### RECORDS FOR THE EXERCISE
=======
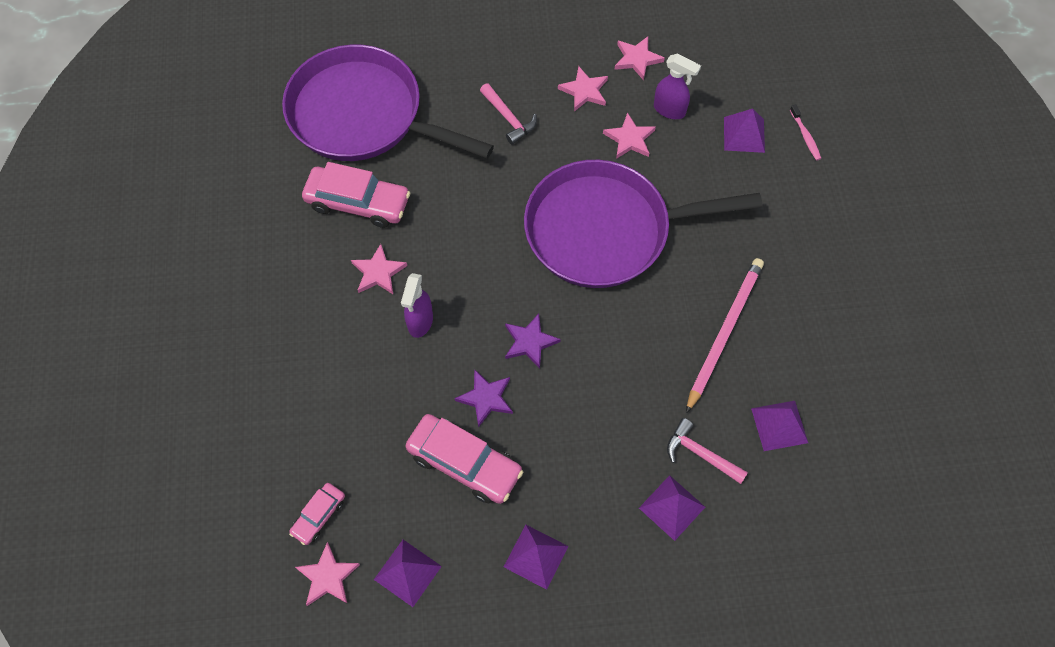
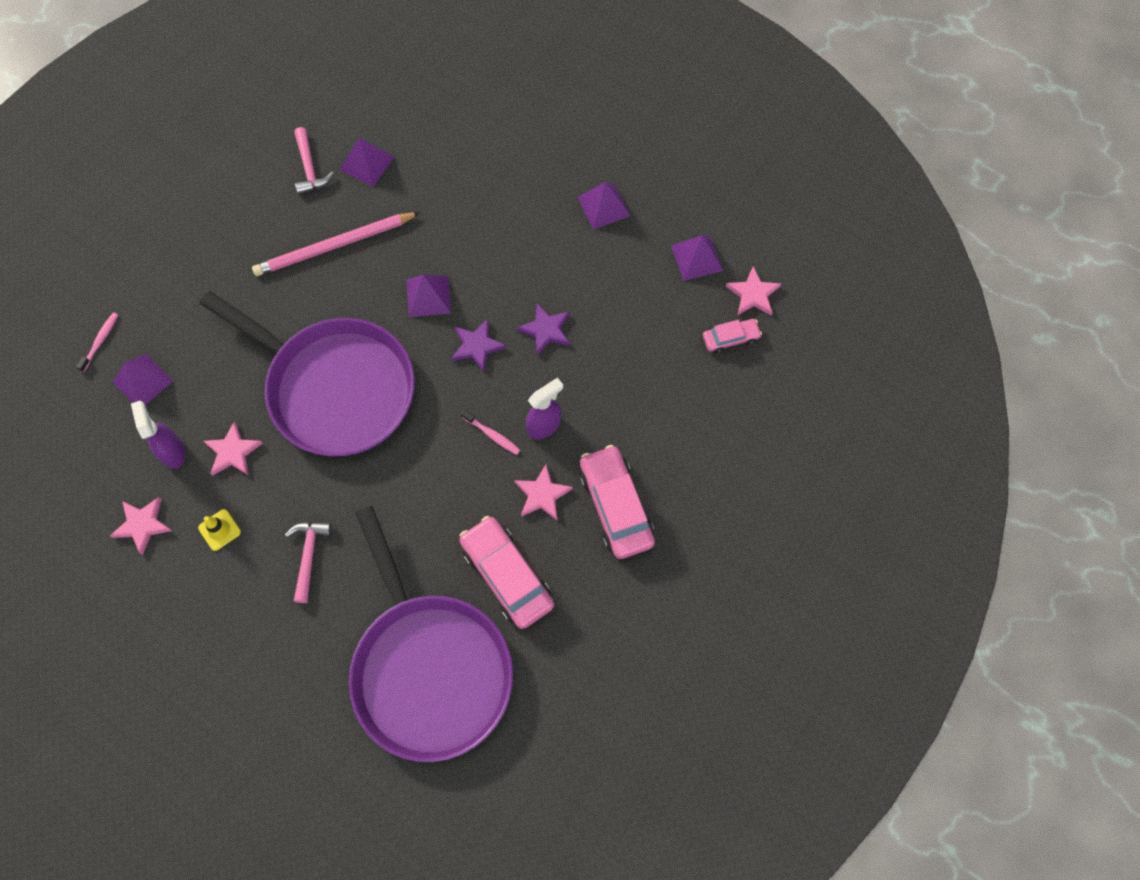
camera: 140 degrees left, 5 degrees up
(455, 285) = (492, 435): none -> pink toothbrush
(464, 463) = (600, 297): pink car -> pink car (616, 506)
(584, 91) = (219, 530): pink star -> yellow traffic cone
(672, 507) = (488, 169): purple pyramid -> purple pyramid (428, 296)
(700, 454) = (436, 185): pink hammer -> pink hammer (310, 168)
=======
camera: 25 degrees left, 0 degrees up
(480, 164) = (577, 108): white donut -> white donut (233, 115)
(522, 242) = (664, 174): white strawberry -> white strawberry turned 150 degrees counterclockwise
=======
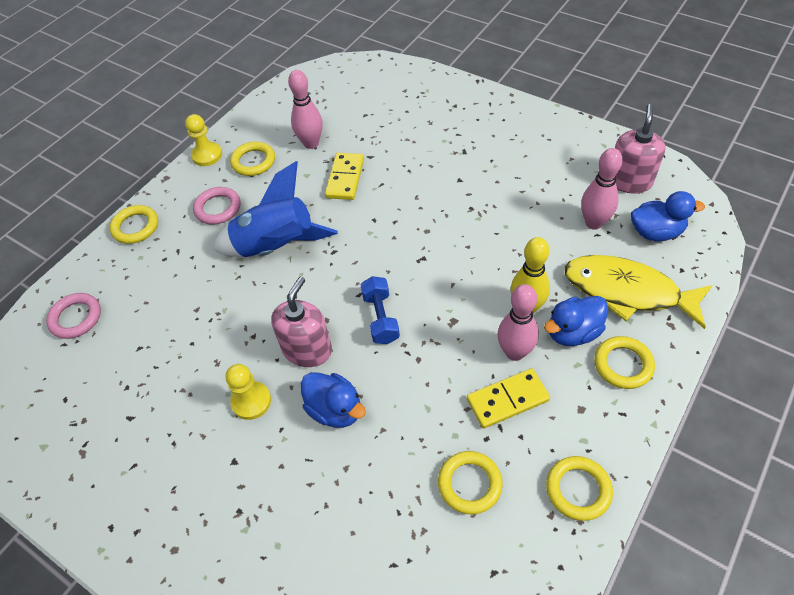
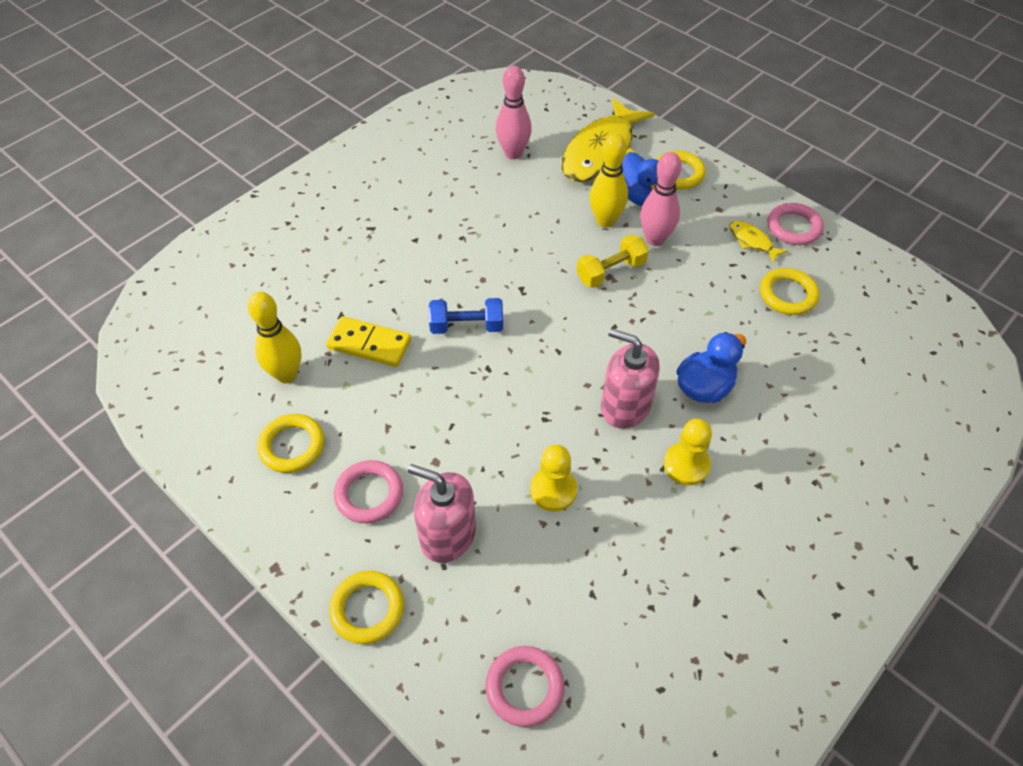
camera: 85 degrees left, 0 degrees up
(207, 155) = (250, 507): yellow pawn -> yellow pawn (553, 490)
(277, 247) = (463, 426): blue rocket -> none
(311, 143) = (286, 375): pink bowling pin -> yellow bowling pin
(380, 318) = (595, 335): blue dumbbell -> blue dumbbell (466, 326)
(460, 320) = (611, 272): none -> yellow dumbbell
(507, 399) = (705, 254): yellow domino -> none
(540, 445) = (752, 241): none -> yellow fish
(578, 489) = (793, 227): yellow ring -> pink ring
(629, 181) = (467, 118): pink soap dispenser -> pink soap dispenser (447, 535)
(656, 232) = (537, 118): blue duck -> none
=======
### PROMPT
Look through the listing above, please, and state how many lines hold the word "dumbbell"; the number alone is the answer.

### RESPONSE TO THIS TASK
2